*Your goal*
Copy exactly the lines of the records below, and only those lines, beginning with the line that contains "camera: 40 degrees right, 0 degrees up" and ending with the line that contains "(853, 413) = (678, 387): blue".

*The data*
********************

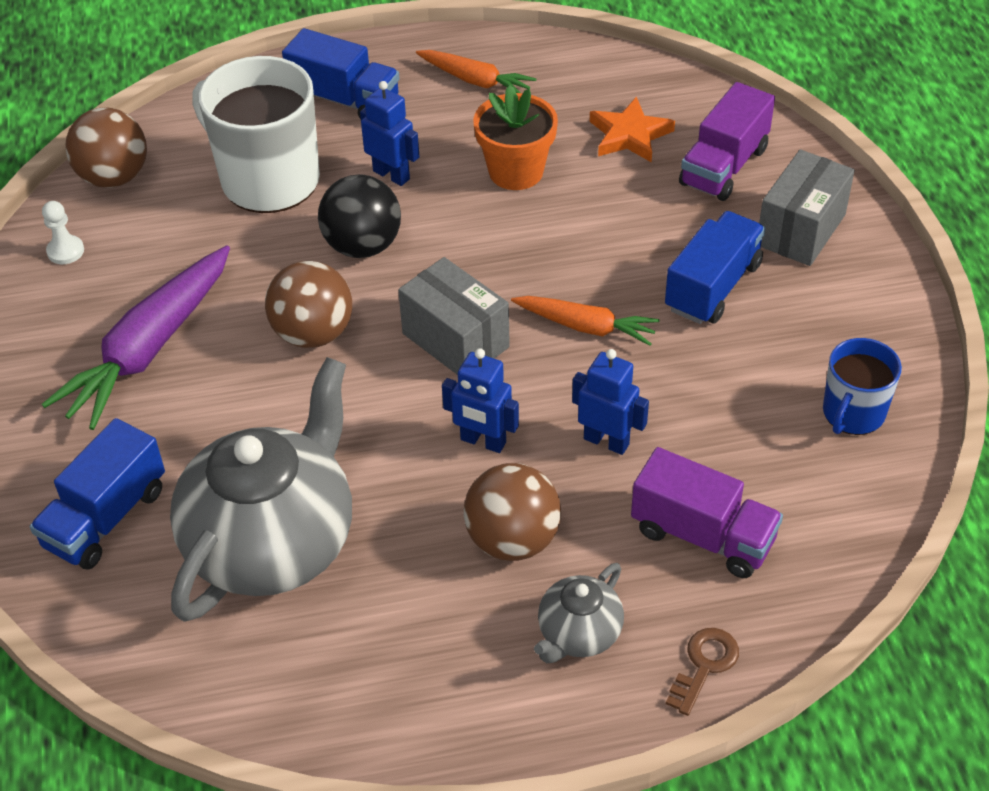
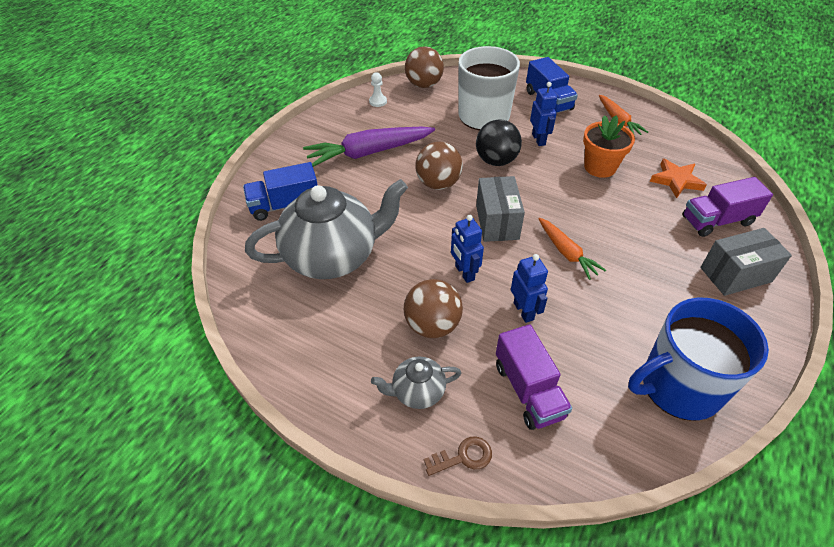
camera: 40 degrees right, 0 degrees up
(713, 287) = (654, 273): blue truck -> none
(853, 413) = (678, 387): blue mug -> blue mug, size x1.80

********************

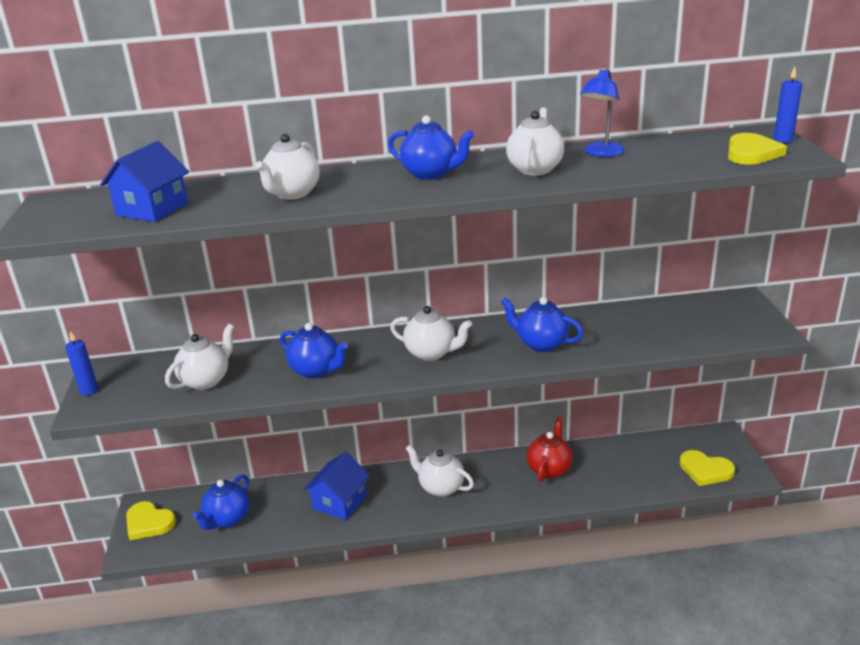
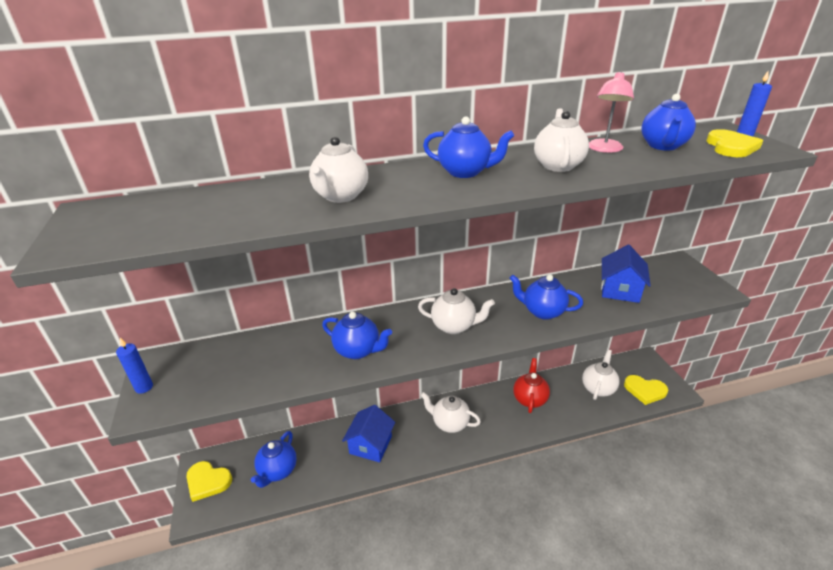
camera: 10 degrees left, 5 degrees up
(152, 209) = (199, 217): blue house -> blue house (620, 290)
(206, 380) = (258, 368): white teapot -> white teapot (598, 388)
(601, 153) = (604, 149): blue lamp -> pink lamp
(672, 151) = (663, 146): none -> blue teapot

********************

*Result*
camera: 40 degrees right, 0 degrees up
(713, 287) = (654, 273): blue truck -> none
(853, 413) = (678, 387): blue mug -> blue mug, size x1.80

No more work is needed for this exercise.